**DESCRIPTION OF THE TASK**
Please copy every line below that contains the string "bottle".

**RAW DATA**
# # # # #
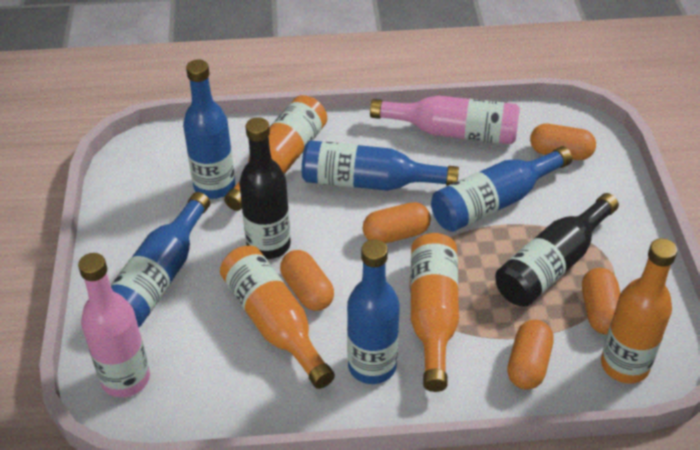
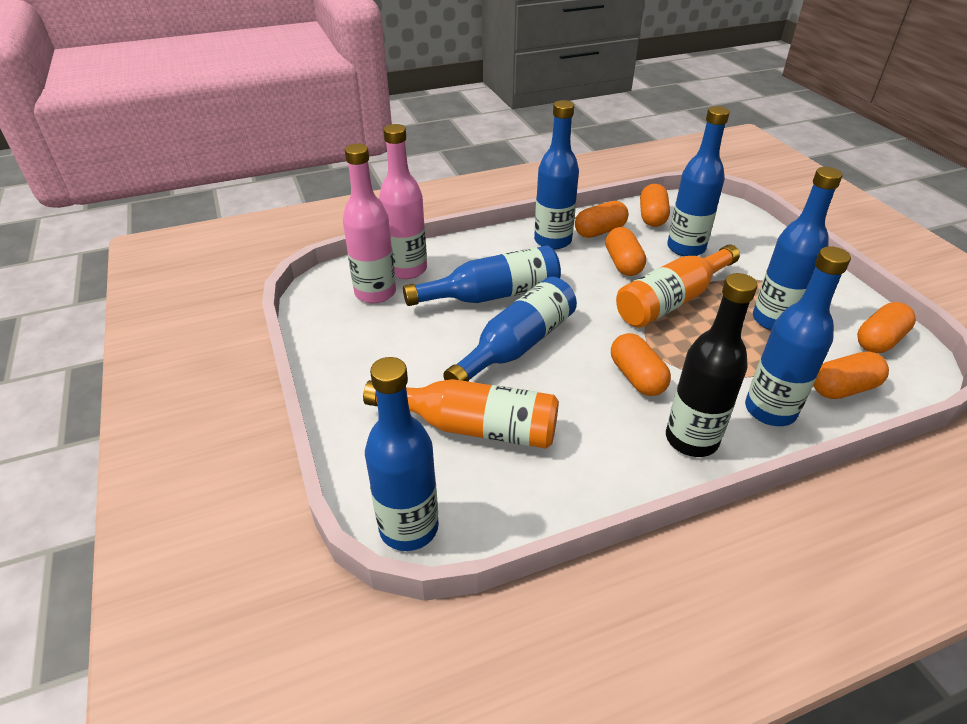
black bottle: 2 -> 1
blue bottle: 5 -> 7
orange bottle: 4 -> 2
orange capsule: 5 -> 6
# # # # #
**EXERCISE ANSWER**
black bottle: 2 -> 1
blue bottle: 5 -> 7
orange bottle: 4 -> 2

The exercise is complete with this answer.